● **Task to complete**: Transcribe every line below exactly; no image goes into the output.

● **Provided data**:
+++

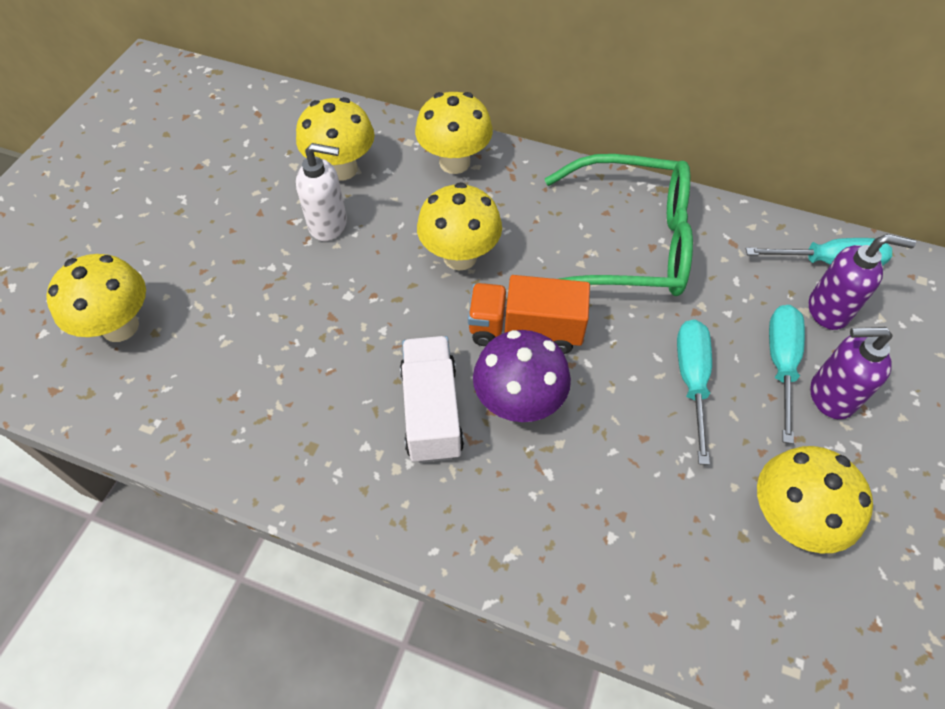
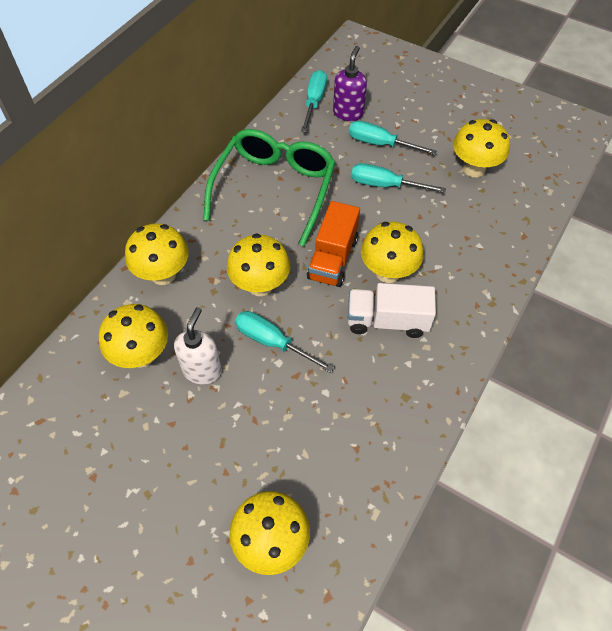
camera: 80 degrees left, 0 degrees up
(376, 284) = (272, 342): none -> turquoise screwdriver
(518, 403) = (388, 272): purple mushroom -> yellow mushroom
(830, 396) = (404, 130): purple soap dispenser -> none

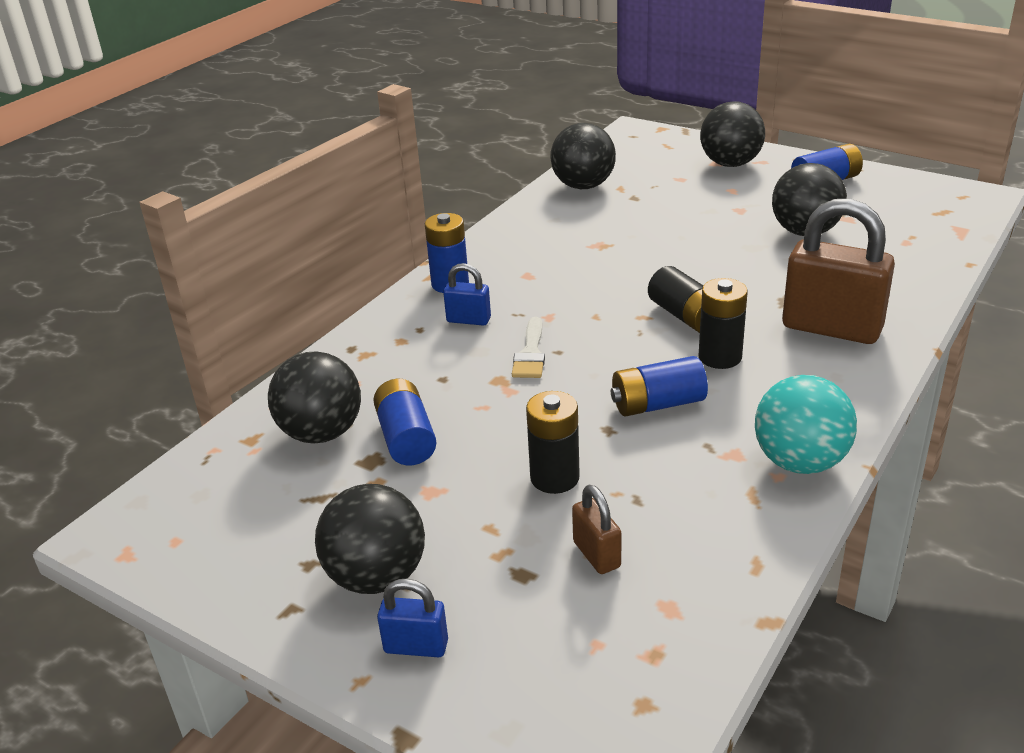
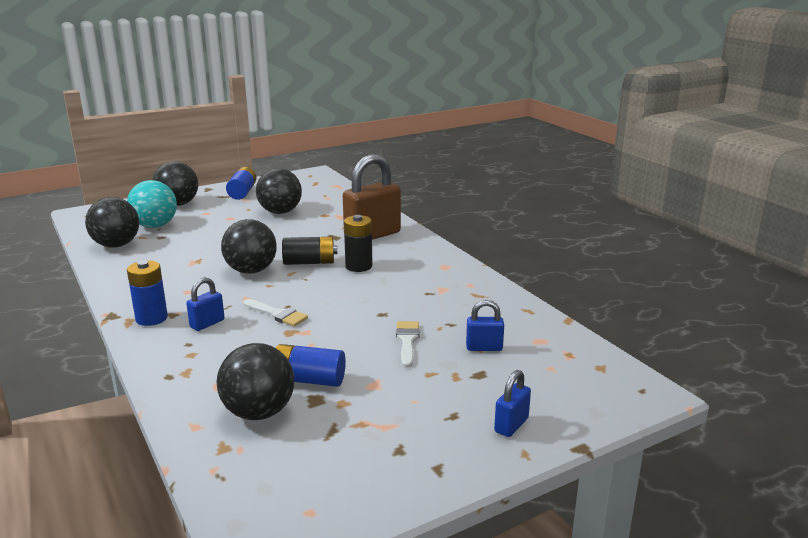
camera: 65 degrees left, 10 degrees down
(377, 577) = (437, 425): black ball -> black ball (251, 271)
(554, 478) = (407, 341): black battery -> white brush
(596, 554) = (484, 348): brown padlock -> blue padlock
(658, 404) = (378, 294): blue battery -> none
(800, 462) = (466, 276): turquoise ball -> turquoise ball (155, 226)

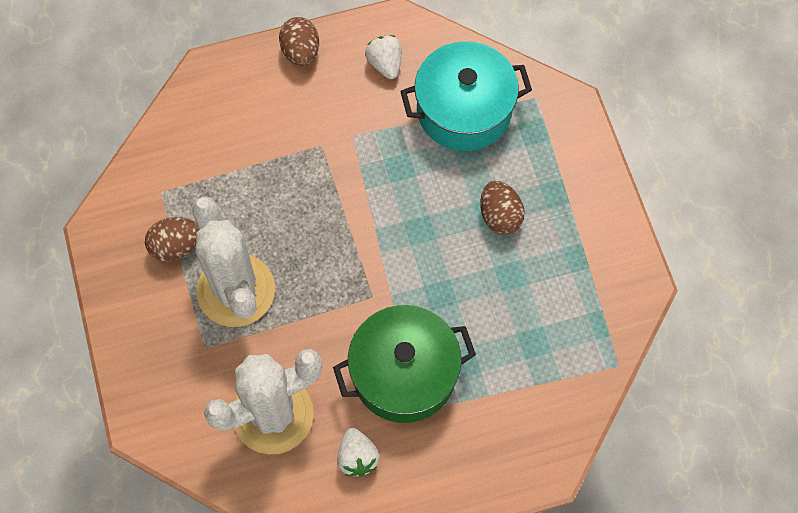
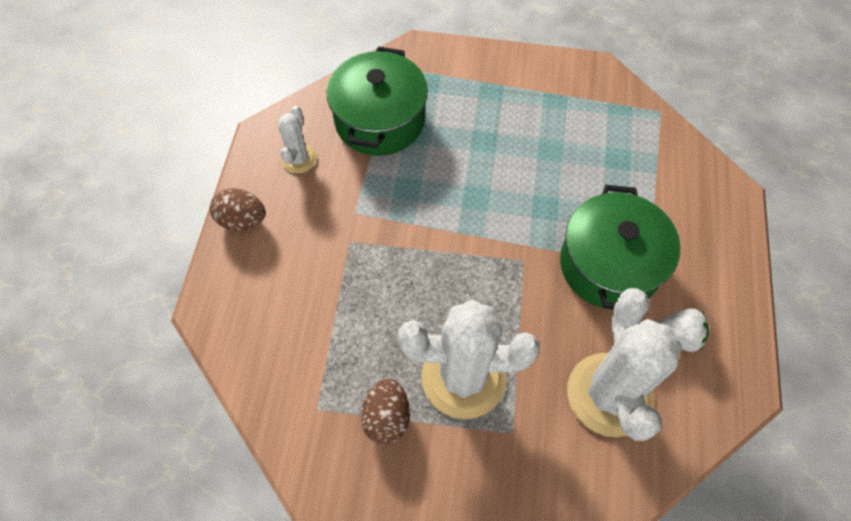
camera: 65 degrees left, 5 degrees down
(385, 64) = (299, 159): white strawberry -> white cactus
(464, 110) = (380, 120): turquoise pot -> green pot
(500, 216) = (492, 135): brown egg -> none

+++

● **Written response**:
camera: 80 degrees left, 0 degrees up
(376, 284) = (272, 342): none -> turquoise screwdriver
(518, 403) = (388, 272): purple mushroom -> yellow mushroom
(830, 396) = (404, 130): purple soap dispenser -> none

camera: 65 degrees left, 10 degrees down
(377, 577) = (437, 425): black ball -> black ball (251, 271)
(554, 478) = (407, 341): black battery -> white brush
(596, 554) = (484, 348): brown padlock -> blue padlock
(658, 404) = (378, 294): blue battery -> none
(800, 462) = (466, 276): turquoise ball -> turquoise ball (155, 226)

camera: 65 degrees left, 5 degrees down
(385, 64) = (299, 159): white strawberry -> white cactus
(464, 110) = (380, 120): turquoise pot -> green pot
(500, 216) = (492, 135): brown egg -> none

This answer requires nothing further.